# GIVEN RECORDS
========

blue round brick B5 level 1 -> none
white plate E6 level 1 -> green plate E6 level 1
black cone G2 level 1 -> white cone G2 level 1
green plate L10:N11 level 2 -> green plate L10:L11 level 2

========

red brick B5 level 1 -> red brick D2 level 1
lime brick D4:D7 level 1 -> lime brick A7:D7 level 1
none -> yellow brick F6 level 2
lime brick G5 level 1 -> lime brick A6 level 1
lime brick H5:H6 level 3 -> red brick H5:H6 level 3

========

# PROBLEM TO WORK ON
Copy out each line in the preceding records that contains "green".

# THE ANSWER
white plate E6 level 1 -> green plate E6 level 1
green plate L10:N11 level 2 -> green plate L10:L11 level 2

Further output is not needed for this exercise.